START THE DATA

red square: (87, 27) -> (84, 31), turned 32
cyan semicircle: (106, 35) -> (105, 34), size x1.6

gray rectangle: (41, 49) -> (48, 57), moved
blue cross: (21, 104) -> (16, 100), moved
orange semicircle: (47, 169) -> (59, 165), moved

END THE DATA

All of the material above should be repeated exactly.

* RESPONSE AREA
red square: (87, 27) -> (84, 31), turned 32
cyan semicircle: (106, 35) -> (105, 34), size x1.6

gray rectangle: (41, 49) -> (48, 57), moved
blue cross: (21, 104) -> (16, 100), moved
orange semicircle: (47, 169) -> (59, 165), moved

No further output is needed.